■ DESCRIPTION OF THE TASK ■
In the records below, find the line with "JOY3 pin SW: D1 -> D6" and the line with "SCALE pin SCK: D2 -> D0". Print both exactly, along with every line between them, and no other line.

■ SUPPLIED RECORDS ■
------------

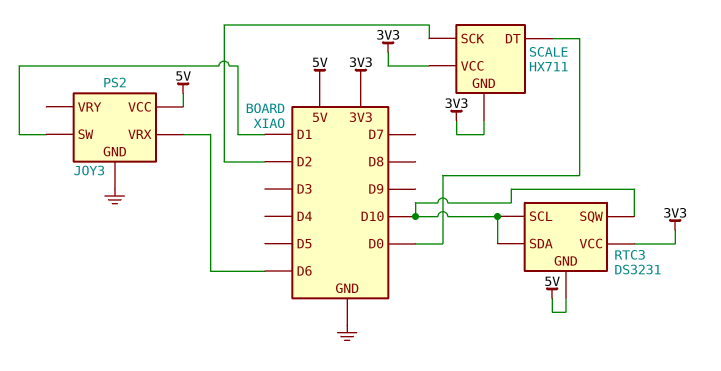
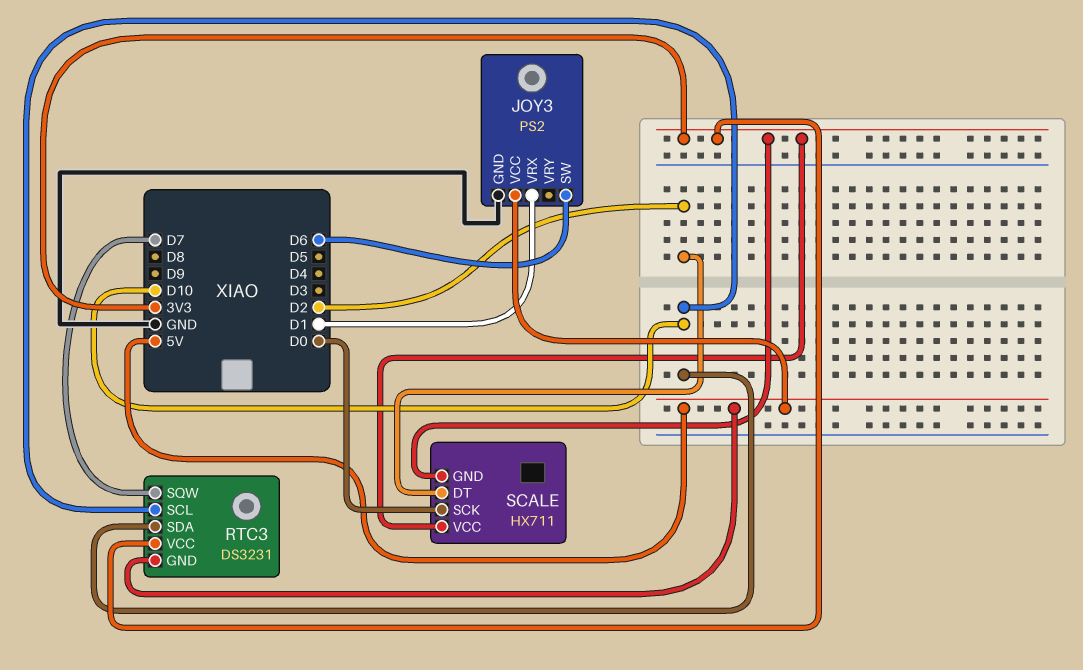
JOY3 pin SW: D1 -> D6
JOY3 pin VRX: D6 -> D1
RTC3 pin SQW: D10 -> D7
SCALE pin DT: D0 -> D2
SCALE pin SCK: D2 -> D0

------------

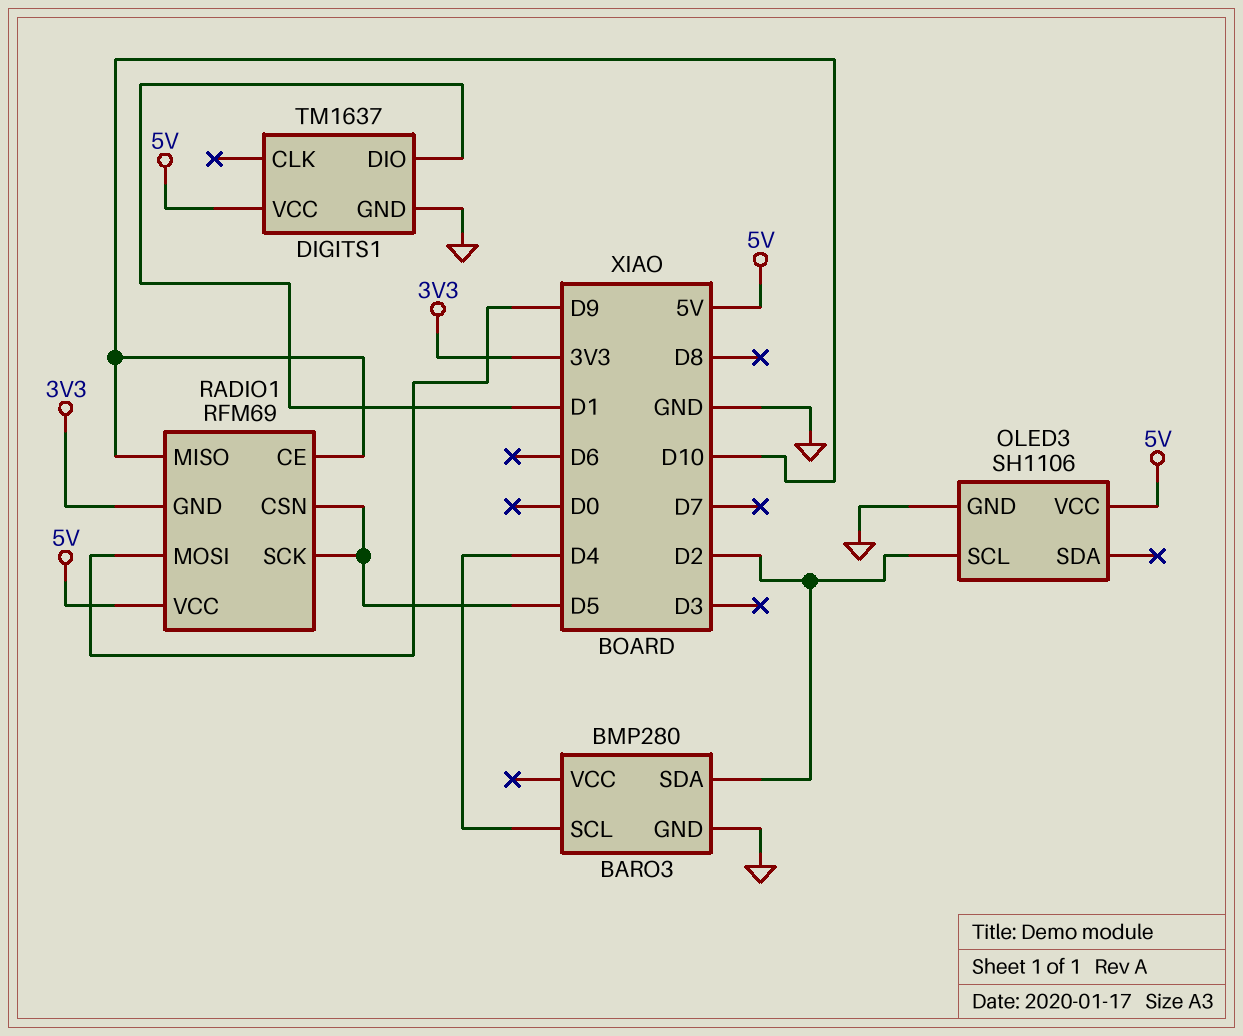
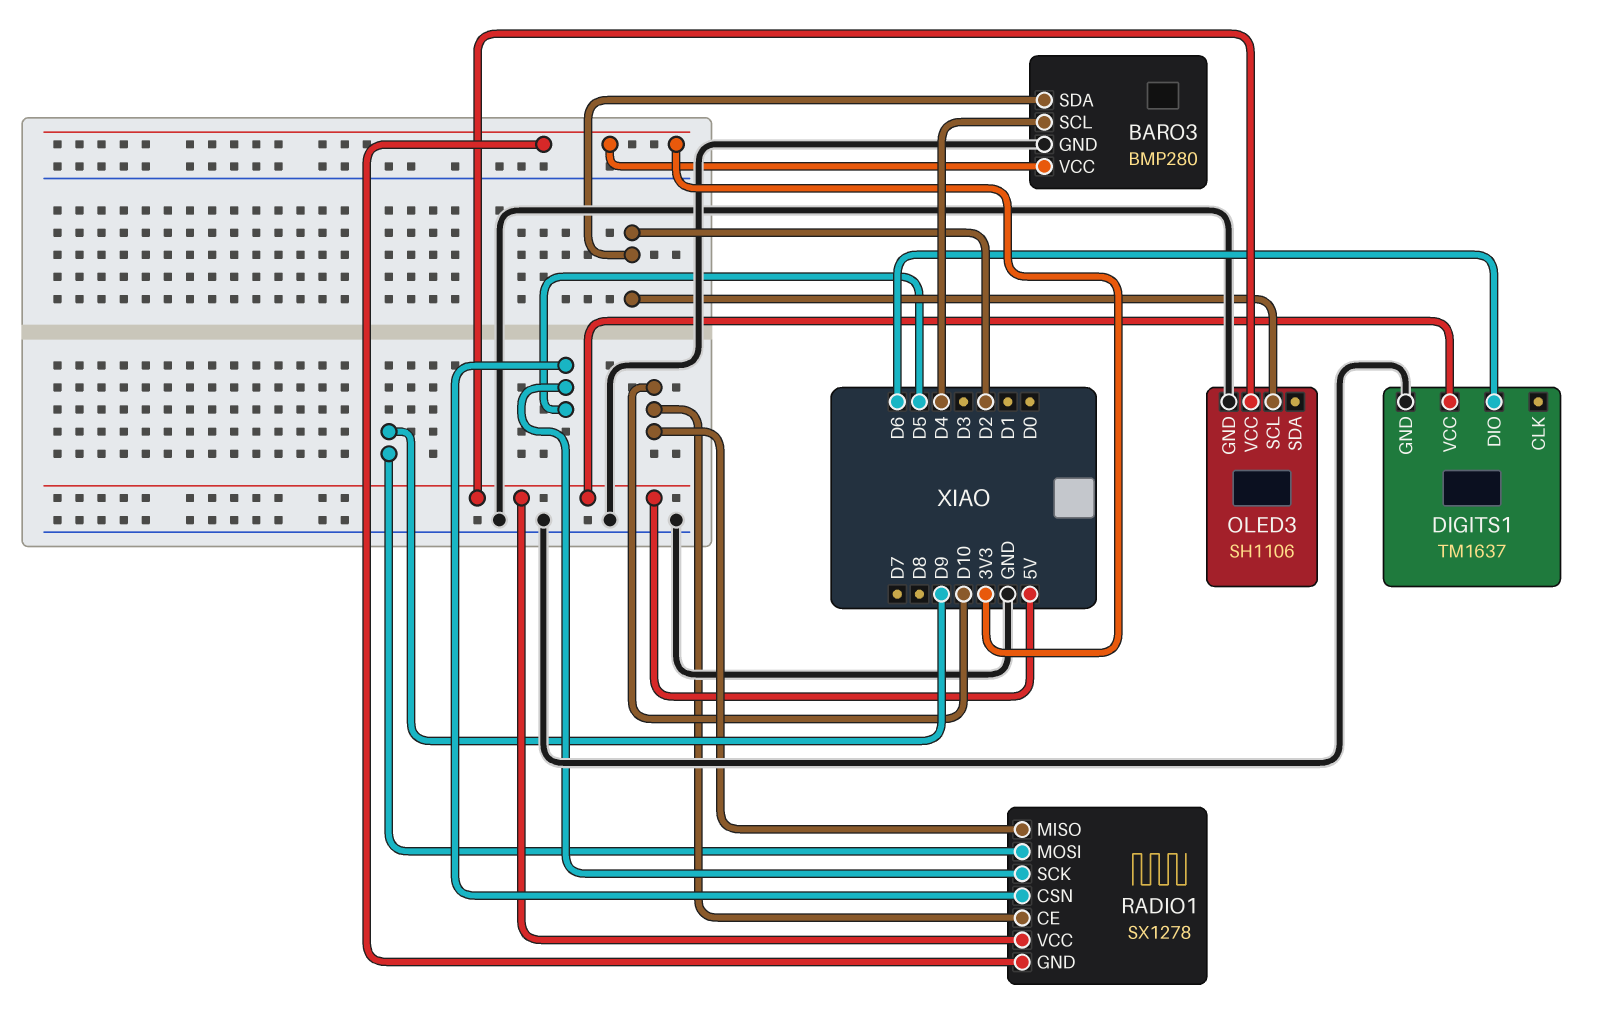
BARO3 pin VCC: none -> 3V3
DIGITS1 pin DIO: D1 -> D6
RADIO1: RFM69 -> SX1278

------------

■ RESULT ■
JOY3 pin SW: D1 -> D6
JOY3 pin VRX: D6 -> D1
RTC3 pin SQW: D10 -> D7
SCALE pin DT: D0 -> D2
SCALE pin SCK: D2 -> D0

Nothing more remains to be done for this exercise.